| Exercise |
Transcribe every line of the listing below verbatim, omitting the pictures.

[Listing for locating words and elements]
┌────────

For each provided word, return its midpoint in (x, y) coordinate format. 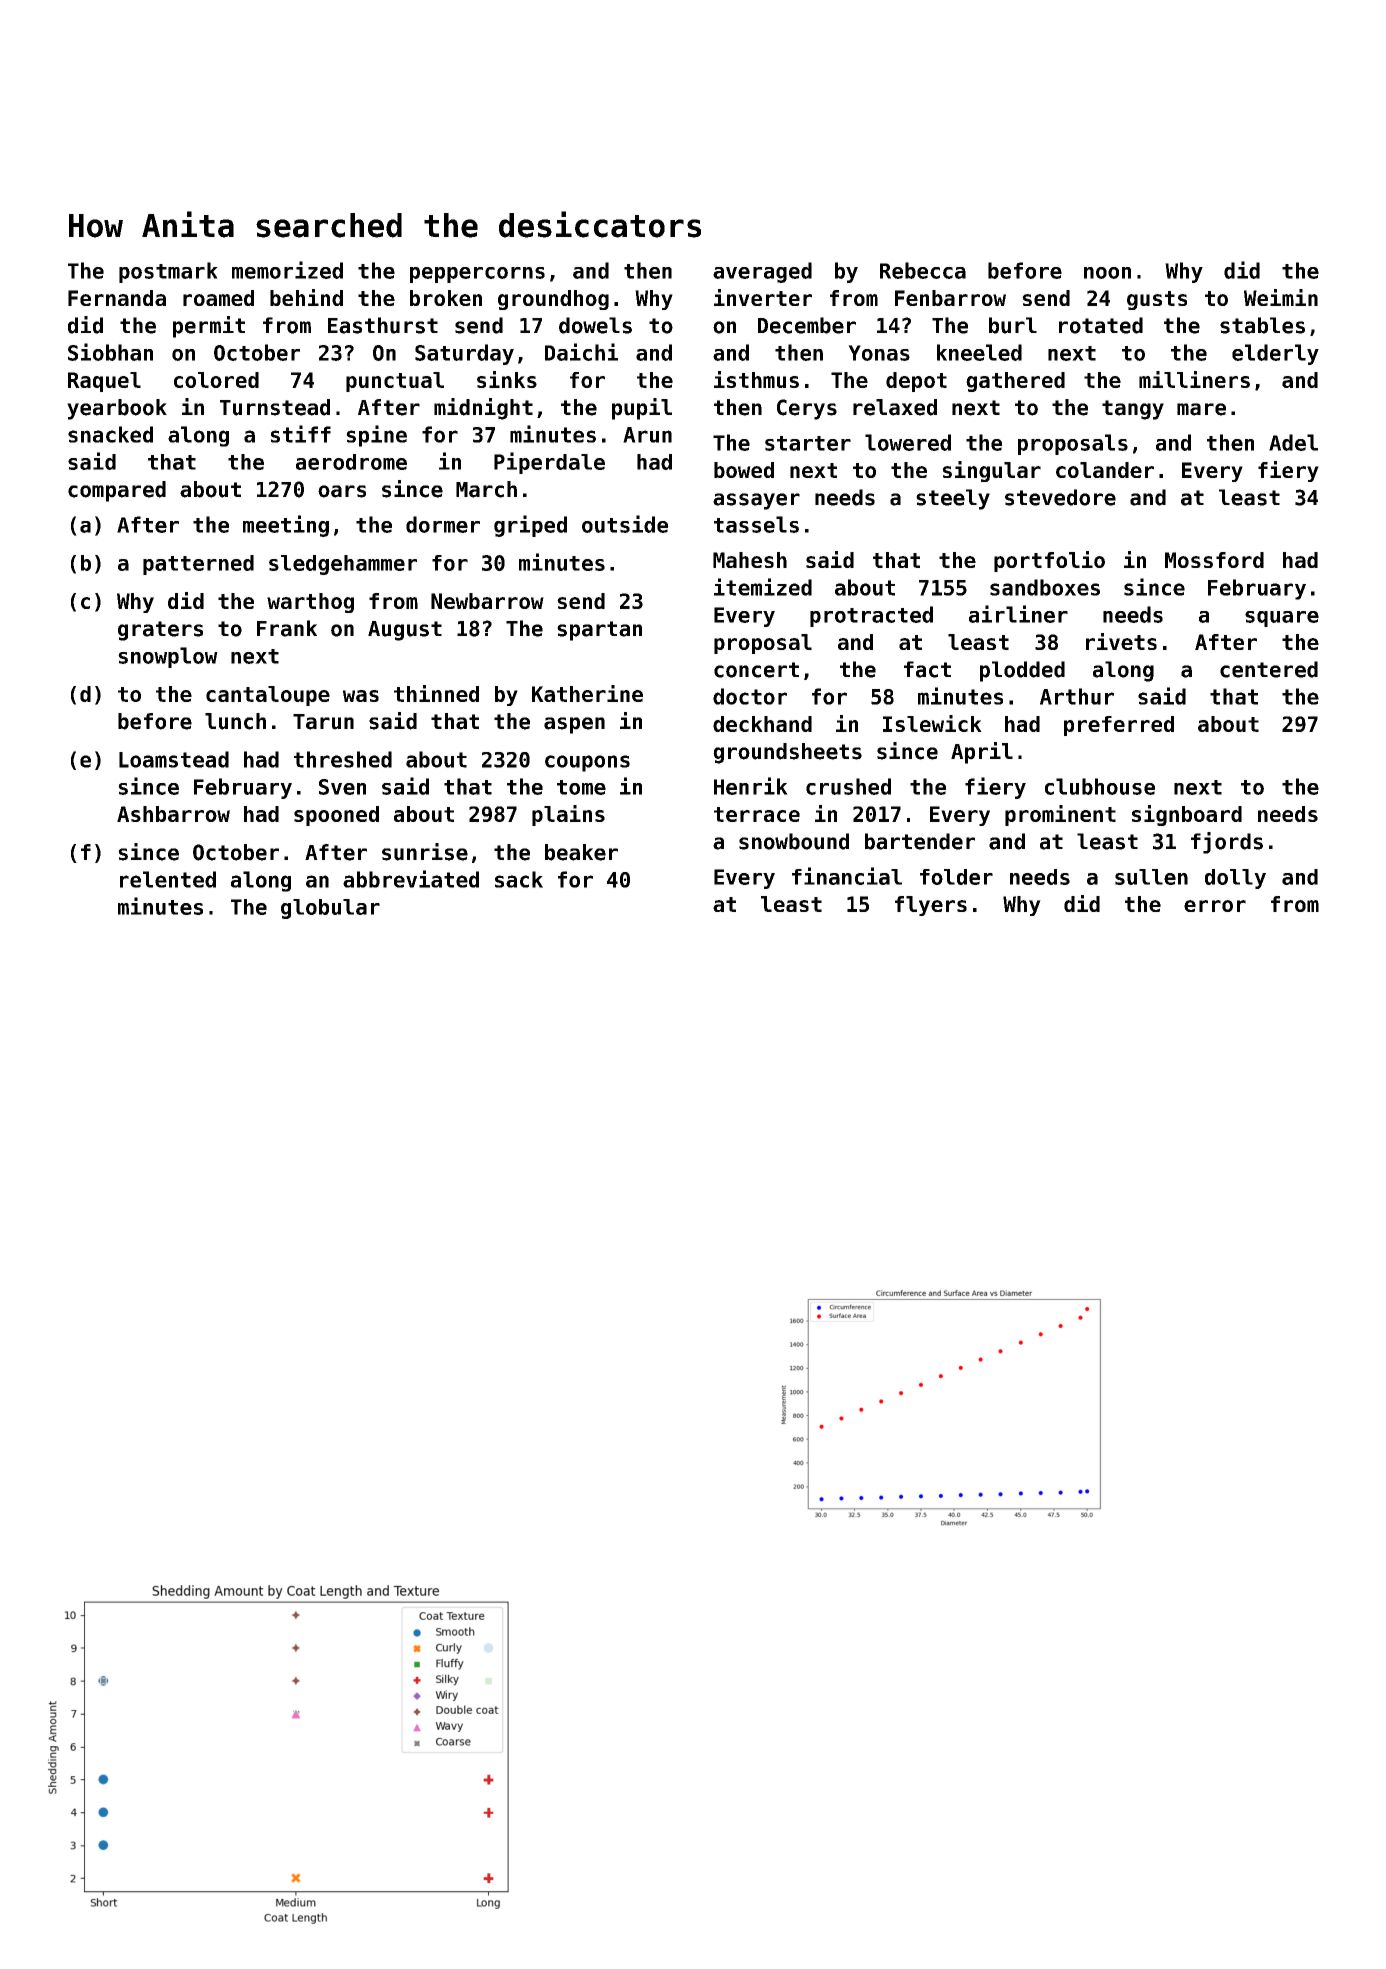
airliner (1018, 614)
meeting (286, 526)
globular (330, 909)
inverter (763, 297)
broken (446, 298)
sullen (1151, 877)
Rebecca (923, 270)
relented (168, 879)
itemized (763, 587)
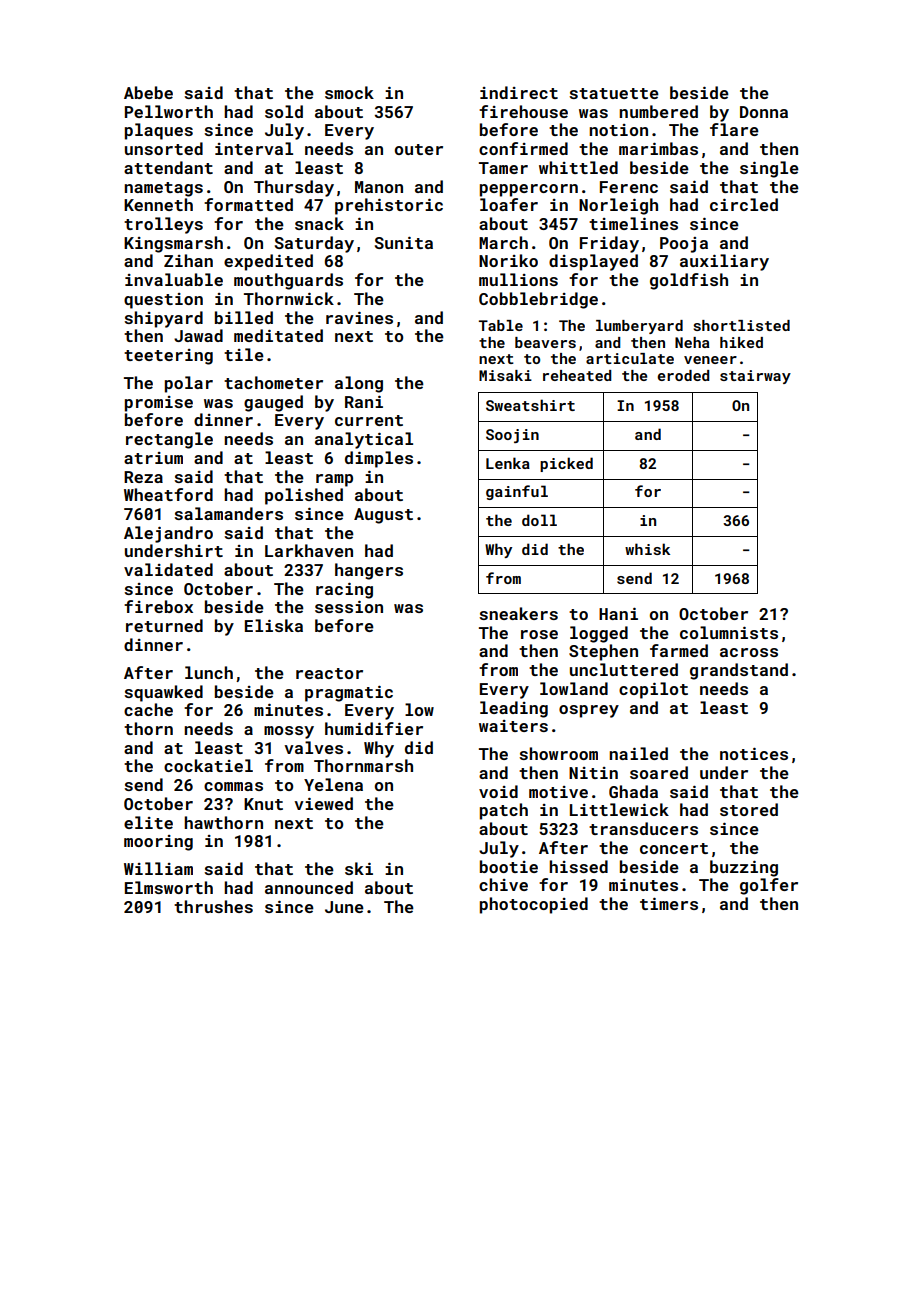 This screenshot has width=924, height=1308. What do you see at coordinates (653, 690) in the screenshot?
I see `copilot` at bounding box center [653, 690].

└────────

| Answer to this problem |
For each provided word, return its midpoint in (x, y) coordinate format. 
airliner (1018, 614)
meeting (286, 526)
globular (330, 909)
inverter (763, 297)
broken (446, 298)
sullen (1151, 877)
Rebecca (923, 270)
relented (168, 879)
itemized (763, 587)
 This screenshot has width=924, height=1308. What do you see at coordinates (653, 690) in the screenshot?
I see `copilot` at bounding box center [653, 690].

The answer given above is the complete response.